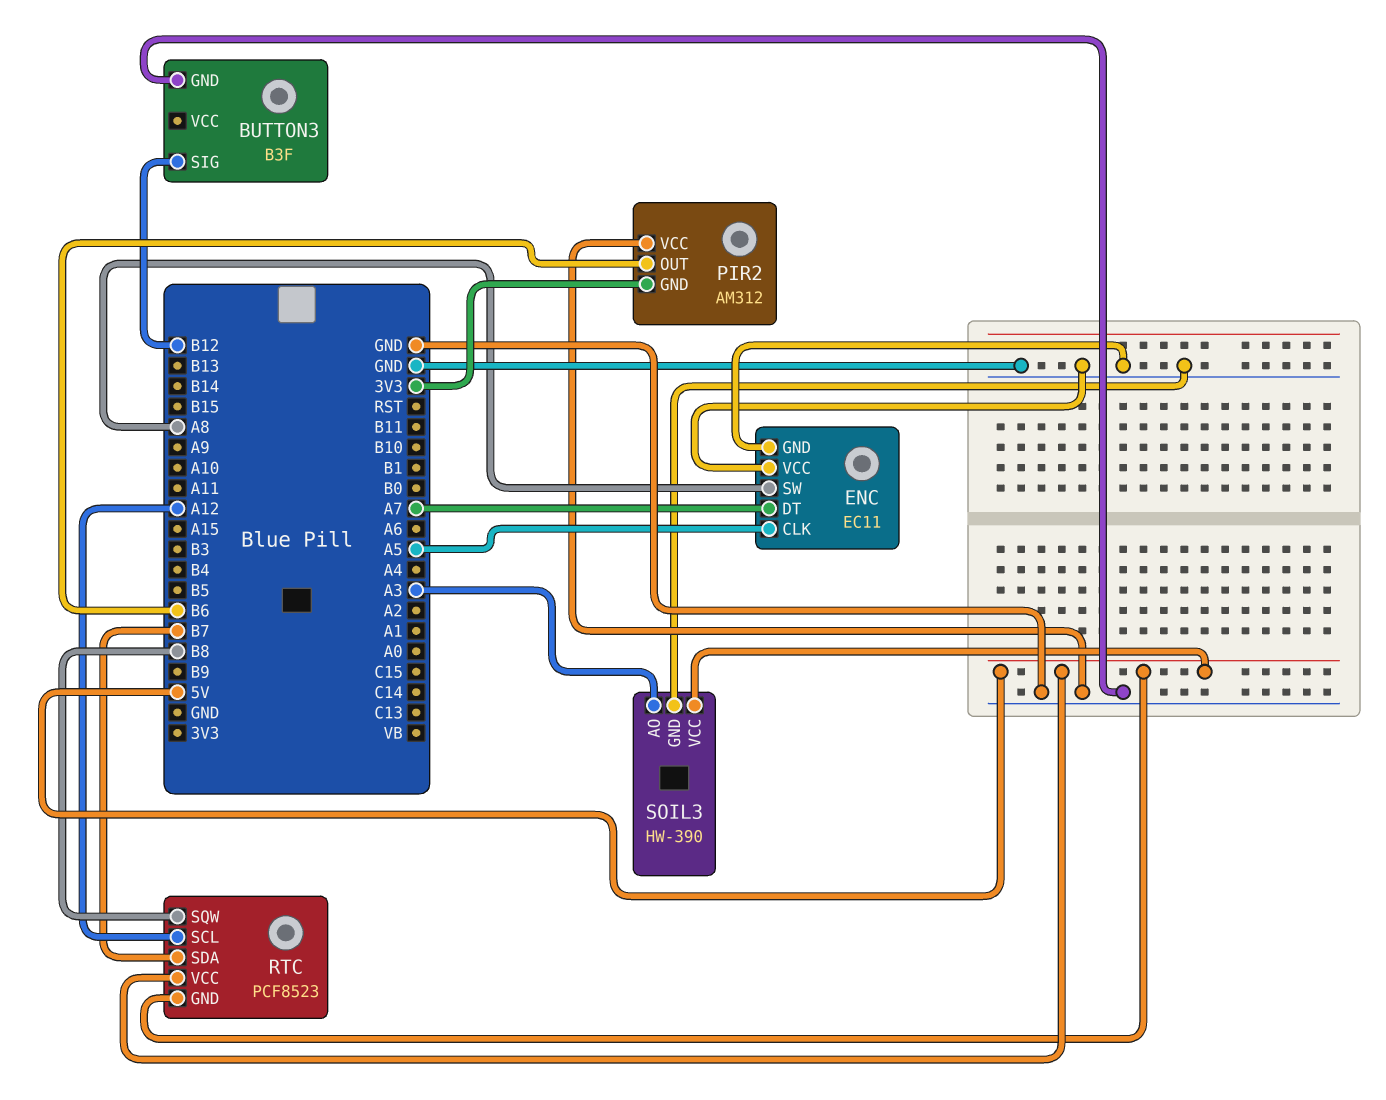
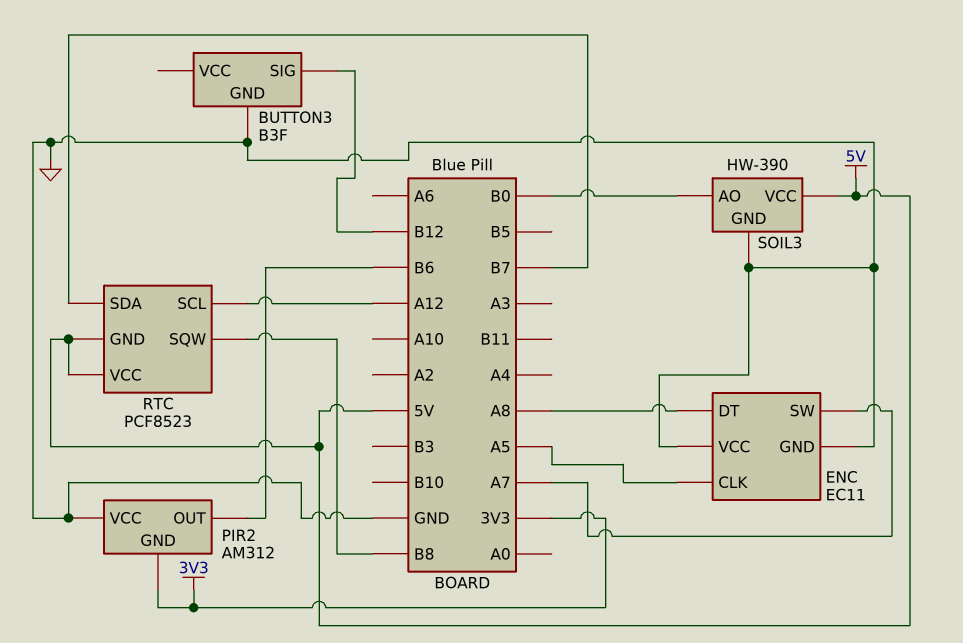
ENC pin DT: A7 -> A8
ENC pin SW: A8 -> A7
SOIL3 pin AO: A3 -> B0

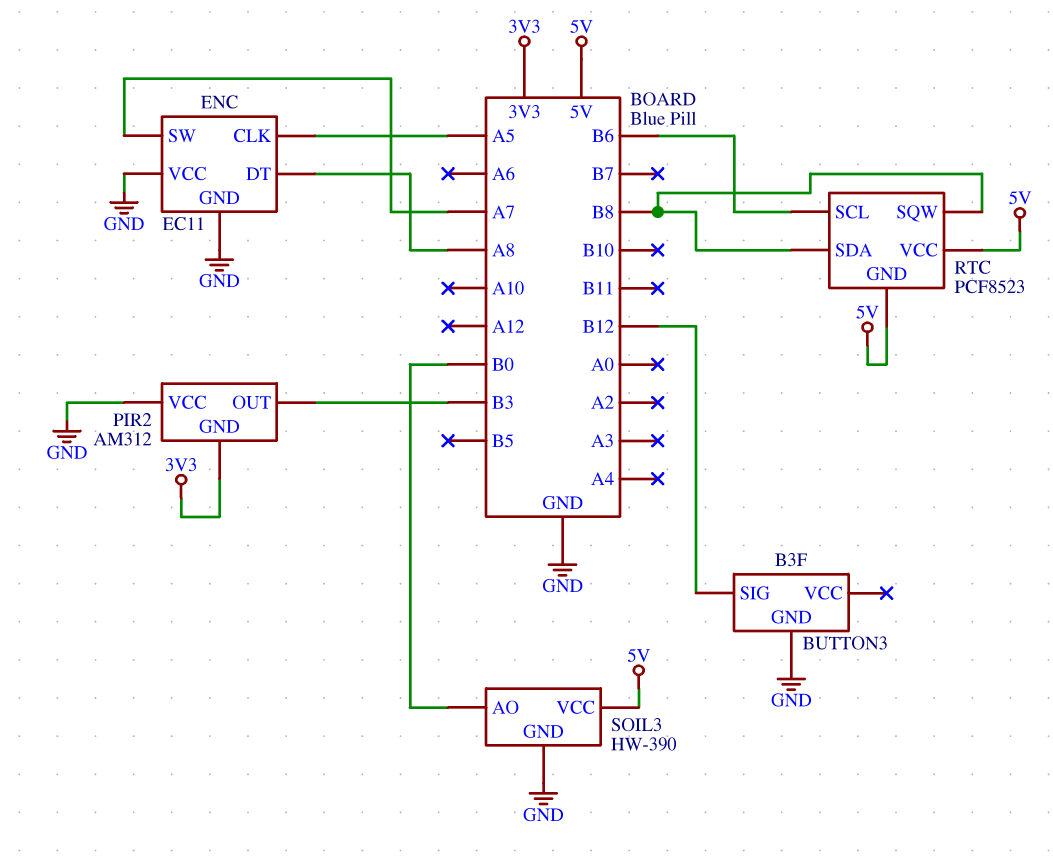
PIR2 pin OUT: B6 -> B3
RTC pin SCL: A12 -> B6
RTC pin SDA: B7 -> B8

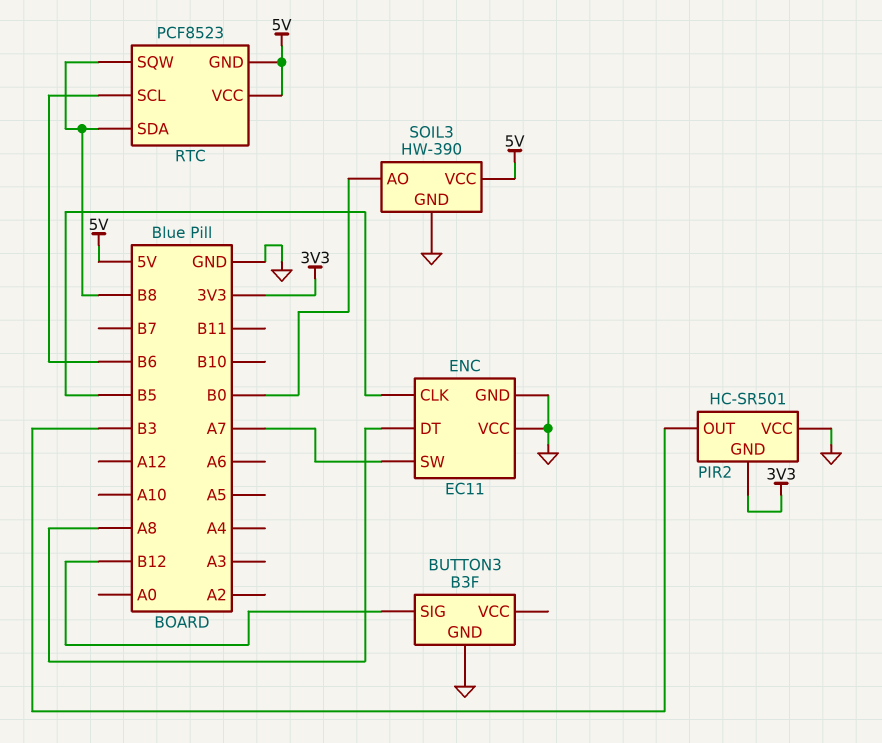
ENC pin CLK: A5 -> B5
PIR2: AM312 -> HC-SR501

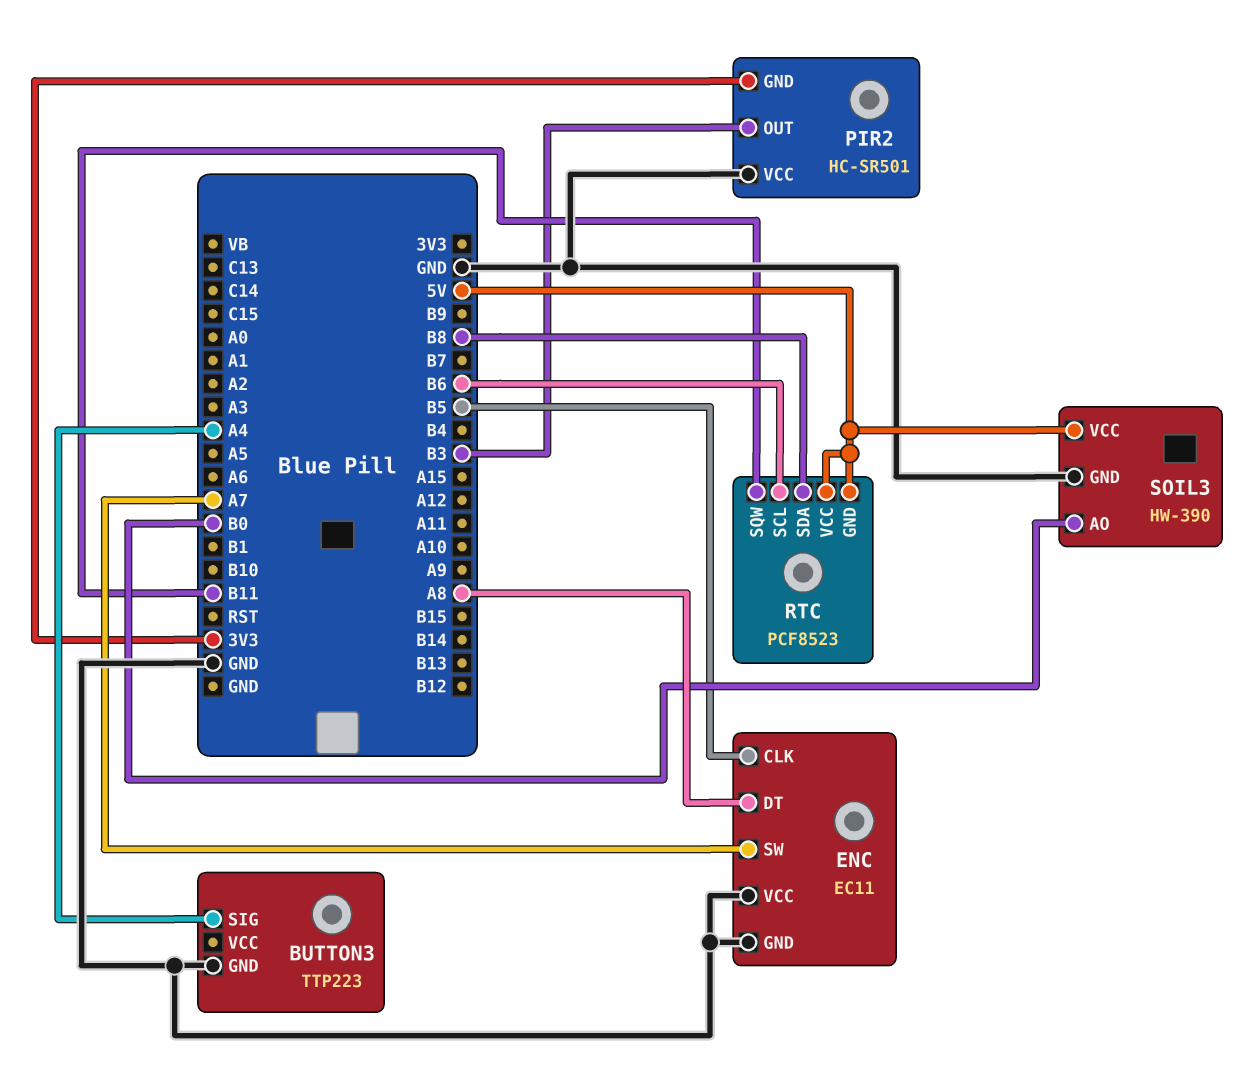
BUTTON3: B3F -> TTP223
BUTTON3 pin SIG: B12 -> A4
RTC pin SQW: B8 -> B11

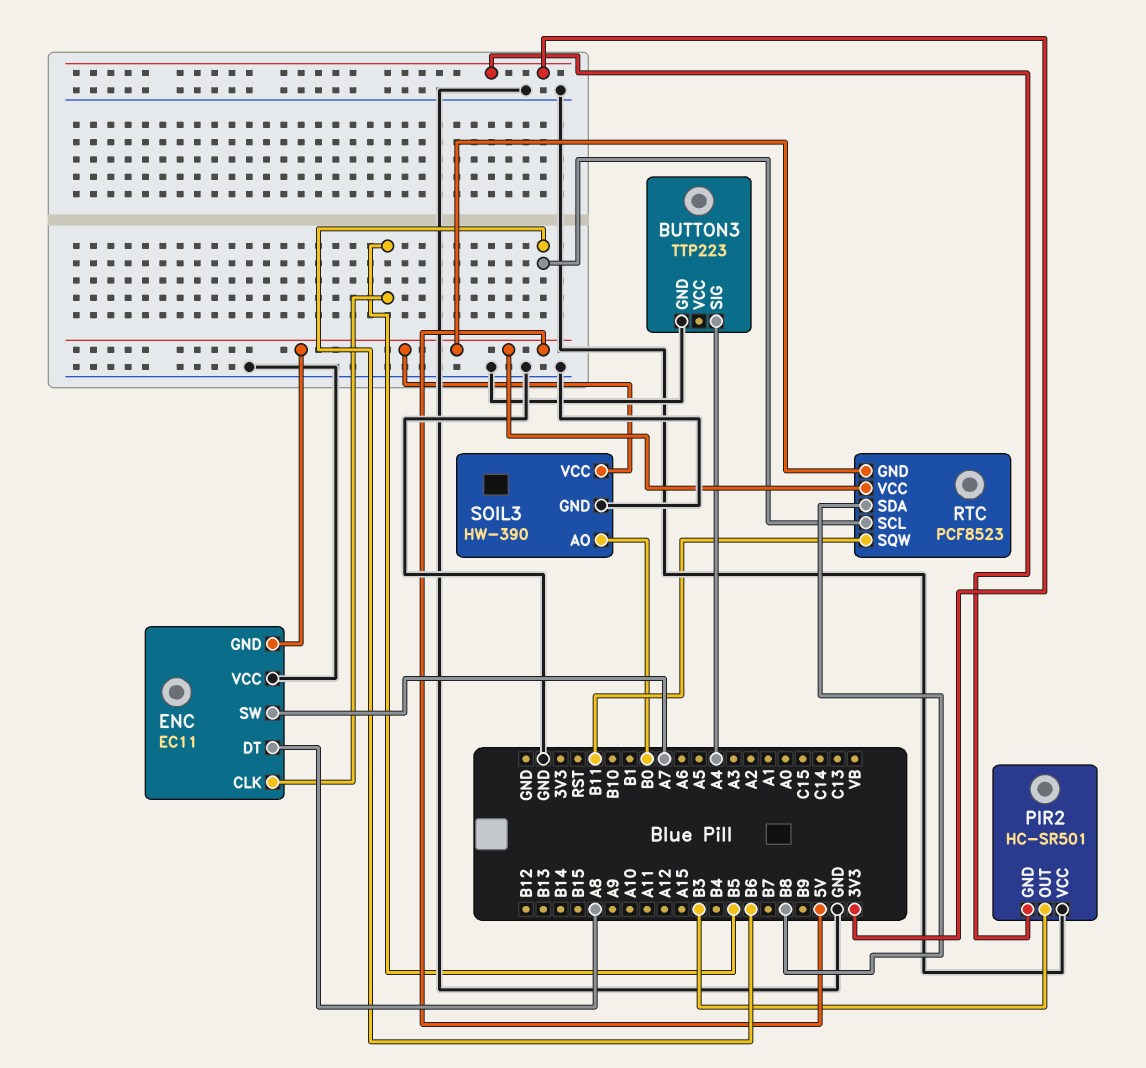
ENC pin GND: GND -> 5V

◆ **How to complete this task**: All text in the material above must be written out exactly; the images are to be skipped.

◆ **Response to the task**:
ENC pin DT: A7 -> A8
ENC pin SW: A8 -> A7
SOIL3 pin AO: A3 -> B0

PIR2 pin OUT: B6 -> B3
RTC pin SCL: A12 -> B6
RTC pin SDA: B7 -> B8

ENC pin CLK: A5 -> B5
PIR2: AM312 -> HC-SR501

BUTTON3: B3F -> TTP223
BUTTON3 pin SIG: B12 -> A4
RTC pin SQW: B8 -> B11

ENC pin GND: GND -> 5V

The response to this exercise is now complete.